-- Opening Marker --
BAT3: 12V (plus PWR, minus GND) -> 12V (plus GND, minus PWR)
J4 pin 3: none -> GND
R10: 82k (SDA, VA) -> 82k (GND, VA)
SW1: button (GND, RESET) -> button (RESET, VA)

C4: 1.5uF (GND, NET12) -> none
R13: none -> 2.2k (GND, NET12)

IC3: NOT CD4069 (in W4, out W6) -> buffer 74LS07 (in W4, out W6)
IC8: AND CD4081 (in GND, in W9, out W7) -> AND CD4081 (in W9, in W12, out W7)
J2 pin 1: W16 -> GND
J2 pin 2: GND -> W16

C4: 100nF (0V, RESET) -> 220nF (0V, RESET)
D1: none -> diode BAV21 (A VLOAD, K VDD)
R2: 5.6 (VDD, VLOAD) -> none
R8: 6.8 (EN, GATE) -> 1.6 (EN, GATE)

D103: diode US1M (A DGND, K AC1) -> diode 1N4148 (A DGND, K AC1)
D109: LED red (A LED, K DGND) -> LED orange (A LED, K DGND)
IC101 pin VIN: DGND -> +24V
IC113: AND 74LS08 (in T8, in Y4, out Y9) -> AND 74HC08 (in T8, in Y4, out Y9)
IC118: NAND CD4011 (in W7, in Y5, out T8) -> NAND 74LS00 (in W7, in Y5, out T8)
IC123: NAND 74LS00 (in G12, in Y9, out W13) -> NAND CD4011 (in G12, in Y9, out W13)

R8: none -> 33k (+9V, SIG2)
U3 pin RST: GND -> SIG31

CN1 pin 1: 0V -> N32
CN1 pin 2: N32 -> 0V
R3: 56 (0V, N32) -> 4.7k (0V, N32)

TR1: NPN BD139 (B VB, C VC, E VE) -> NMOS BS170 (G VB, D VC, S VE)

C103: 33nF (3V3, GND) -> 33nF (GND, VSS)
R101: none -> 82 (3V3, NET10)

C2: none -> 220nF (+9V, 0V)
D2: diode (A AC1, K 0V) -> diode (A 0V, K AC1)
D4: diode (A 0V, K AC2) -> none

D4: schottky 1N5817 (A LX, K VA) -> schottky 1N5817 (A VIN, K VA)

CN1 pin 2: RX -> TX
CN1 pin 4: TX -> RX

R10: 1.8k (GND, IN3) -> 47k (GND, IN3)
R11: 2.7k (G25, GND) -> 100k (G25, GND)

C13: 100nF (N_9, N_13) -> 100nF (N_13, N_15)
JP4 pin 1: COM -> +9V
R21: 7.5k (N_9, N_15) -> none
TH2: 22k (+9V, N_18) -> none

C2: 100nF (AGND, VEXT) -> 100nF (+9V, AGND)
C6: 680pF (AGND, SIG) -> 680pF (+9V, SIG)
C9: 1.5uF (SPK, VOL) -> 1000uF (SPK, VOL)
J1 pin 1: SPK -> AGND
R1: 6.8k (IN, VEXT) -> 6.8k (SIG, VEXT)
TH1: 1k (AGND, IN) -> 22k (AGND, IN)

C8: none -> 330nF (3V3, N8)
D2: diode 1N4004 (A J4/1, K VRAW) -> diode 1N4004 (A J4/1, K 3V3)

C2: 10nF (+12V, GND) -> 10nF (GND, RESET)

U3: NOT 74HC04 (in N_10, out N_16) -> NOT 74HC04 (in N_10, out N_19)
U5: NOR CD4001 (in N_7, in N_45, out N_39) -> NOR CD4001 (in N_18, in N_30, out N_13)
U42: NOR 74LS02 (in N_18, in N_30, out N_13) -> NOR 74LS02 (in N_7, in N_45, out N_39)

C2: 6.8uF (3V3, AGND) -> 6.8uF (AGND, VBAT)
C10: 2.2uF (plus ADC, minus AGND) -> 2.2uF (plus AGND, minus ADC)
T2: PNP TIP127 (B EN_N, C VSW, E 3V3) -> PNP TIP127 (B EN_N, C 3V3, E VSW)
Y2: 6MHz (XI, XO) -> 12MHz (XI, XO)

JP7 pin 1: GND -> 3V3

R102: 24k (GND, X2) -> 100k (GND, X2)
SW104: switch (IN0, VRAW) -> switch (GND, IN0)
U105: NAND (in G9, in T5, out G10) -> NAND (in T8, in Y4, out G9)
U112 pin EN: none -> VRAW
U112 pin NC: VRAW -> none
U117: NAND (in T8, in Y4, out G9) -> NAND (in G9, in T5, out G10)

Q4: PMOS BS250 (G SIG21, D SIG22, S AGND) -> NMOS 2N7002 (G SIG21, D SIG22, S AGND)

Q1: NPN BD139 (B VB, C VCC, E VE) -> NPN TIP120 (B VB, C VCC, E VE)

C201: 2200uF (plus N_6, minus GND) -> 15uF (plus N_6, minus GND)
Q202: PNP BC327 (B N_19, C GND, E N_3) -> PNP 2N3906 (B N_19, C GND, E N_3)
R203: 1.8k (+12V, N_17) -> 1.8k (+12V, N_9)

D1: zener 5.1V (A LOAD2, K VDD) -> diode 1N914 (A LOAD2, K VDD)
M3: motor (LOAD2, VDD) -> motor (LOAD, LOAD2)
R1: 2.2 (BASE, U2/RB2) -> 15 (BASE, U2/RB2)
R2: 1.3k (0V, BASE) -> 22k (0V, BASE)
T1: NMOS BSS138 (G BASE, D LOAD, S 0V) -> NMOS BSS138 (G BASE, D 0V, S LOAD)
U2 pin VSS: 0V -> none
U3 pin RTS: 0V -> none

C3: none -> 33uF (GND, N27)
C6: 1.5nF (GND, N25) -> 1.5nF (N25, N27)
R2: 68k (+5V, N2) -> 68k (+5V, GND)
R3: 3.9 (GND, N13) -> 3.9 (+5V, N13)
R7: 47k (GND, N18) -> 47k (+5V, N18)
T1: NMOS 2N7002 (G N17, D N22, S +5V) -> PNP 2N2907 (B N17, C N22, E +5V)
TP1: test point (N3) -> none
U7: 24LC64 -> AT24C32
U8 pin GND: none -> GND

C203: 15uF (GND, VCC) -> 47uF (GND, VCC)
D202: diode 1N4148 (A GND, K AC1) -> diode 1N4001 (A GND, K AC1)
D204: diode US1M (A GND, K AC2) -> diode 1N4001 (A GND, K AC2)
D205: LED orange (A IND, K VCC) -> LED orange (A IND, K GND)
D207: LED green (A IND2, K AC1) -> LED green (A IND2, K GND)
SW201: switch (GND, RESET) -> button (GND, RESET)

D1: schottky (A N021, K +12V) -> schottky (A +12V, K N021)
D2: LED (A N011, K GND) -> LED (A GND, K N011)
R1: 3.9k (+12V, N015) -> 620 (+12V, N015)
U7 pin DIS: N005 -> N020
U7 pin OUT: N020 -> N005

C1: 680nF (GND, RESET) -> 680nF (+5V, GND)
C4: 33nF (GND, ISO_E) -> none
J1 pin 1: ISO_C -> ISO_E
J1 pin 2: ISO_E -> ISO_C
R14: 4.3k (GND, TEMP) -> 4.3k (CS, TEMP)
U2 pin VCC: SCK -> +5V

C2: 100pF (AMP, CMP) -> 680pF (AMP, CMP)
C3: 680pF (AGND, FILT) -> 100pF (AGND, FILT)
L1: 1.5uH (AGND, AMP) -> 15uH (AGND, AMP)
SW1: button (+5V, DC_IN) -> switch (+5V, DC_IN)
-- Closing Marker --
» YOUR TASK
What you give back should be only the lines of the records above, starting at the line with "C2: none -> 220nF (+9V, 0V)" and ending at the line with "U105: NAND (in", restated word for word.

» ANSWER TO THIS PROBLEM
C2: none -> 220nF (+9V, 0V)
D2: diode (A AC1, K 0V) -> diode (A 0V, K AC1)
D4: diode (A 0V, K AC2) -> none

D4: schottky 1N5817 (A LX, K VA) -> schottky 1N5817 (A VIN, K VA)

CN1 pin 2: RX -> TX
CN1 pin 4: TX -> RX

R10: 1.8k (GND, IN3) -> 47k (GND, IN3)
R11: 2.7k (G25, GND) -> 100k (G25, GND)

C13: 100nF (N_9, N_13) -> 100nF (N_13, N_15)
JP4 pin 1: COM -> +9V
R21: 7.5k (N_9, N_15) -> none
TH2: 22k (+9V, N_18) -> none

C2: 100nF (AGND, VEXT) -> 100nF (+9V, AGND)
C6: 680pF (AGND, SIG) -> 680pF (+9V, SIG)
C9: 1.5uF (SPK, VOL) -> 1000uF (SPK, VOL)
J1 pin 1: SPK -> AGND
R1: 6.8k (IN, VEXT) -> 6.8k (SIG, VEXT)
TH1: 1k (AGND, IN) -> 22k (AGND, IN)

C8: none -> 330nF (3V3, N8)
D2: diode 1N4004 (A J4/1, K VRAW) -> diode 1N4004 (A J4/1, K 3V3)

C2: 10nF (+12V, GND) -> 10nF (GND, RESET)

U3: NOT 74HC04 (in N_10, out N_16) -> NOT 74HC04 (in N_10, out N_19)
U5: NOR CD4001 (in N_7, in N_45, out N_39) -> NOR CD4001 (in N_18, in N_30, out N_13)
U42: NOR 74LS02 (in N_18, in N_30, out N_13) -> NOR 74LS02 (in N_7, in N_45, out N_39)

C2: 6.8uF (3V3, AGND) -> 6.8uF (AGND, VBAT)
C10: 2.2uF (plus ADC, minus AGND) -> 2.2uF (plus AGND, minus ADC)
T2: PNP TIP127 (B EN_N, C VSW, E 3V3) -> PNP TIP127 (B EN_N, C 3V3, E VSW)
Y2: 6MHz (XI, XO) -> 12MHz (XI, XO)

JP7 pin 1: GND -> 3V3

R102: 24k (GND, X2) -> 100k (GND, X2)
SW104: switch (IN0, VRAW) -> switch (GND, IN0)
U105: NAND (in G9, in T5, out G10) -> NAND (in T8, in Y4, out G9)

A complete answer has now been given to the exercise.